INSTRUCTIONS TO FOLLOW » Filter the entries for lines with the word "trapezoid".

DATA »

BEGIN

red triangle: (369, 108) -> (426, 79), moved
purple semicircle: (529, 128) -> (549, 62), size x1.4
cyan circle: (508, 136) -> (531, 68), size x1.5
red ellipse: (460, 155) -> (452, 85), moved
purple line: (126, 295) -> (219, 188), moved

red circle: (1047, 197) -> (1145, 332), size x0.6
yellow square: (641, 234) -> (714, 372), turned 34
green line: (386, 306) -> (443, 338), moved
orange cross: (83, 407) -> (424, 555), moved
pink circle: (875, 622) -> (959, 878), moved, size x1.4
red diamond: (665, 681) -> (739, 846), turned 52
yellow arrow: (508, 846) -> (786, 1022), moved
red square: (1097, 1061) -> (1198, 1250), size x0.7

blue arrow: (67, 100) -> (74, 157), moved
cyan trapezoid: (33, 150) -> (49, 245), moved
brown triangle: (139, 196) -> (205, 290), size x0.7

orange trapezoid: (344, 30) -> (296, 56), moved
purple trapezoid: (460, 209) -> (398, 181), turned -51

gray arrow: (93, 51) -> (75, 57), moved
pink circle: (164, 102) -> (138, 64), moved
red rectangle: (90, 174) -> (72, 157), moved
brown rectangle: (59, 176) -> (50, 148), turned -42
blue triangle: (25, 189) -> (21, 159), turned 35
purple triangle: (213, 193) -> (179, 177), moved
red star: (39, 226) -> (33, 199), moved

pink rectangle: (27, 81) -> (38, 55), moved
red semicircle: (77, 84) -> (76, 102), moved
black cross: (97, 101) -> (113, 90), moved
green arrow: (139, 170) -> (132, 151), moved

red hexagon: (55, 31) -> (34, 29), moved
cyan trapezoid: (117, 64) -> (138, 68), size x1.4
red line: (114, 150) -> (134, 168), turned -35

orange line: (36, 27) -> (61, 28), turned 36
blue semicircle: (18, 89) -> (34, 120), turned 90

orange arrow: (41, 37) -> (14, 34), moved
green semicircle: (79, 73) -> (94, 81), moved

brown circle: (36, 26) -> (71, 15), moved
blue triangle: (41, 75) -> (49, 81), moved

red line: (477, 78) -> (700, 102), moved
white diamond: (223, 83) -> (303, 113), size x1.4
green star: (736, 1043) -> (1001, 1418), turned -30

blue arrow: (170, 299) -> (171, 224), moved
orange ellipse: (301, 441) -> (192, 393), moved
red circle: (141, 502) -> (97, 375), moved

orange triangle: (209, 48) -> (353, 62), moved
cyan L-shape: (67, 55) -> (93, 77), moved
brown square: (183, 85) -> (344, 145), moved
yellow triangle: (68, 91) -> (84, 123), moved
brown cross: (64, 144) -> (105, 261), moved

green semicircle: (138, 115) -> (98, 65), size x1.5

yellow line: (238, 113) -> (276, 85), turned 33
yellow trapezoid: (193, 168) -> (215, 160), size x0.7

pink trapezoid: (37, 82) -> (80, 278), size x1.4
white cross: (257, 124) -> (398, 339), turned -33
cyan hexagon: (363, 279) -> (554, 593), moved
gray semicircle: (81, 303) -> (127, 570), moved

END

EXERCISE SOLUTION »
cyan trapezoid: (33, 150) -> (49, 245), moved
orange trapezoid: (344, 30) -> (296, 56), moved
purple trapezoid: (460, 209) -> (398, 181), turned -51
cyan trapezoid: (117, 64) -> (138, 68), size x1.4
yellow trapezoid: (193, 168) -> (215, 160), size x0.7
pink trapezoid: (37, 82) -> (80, 278), size x1.4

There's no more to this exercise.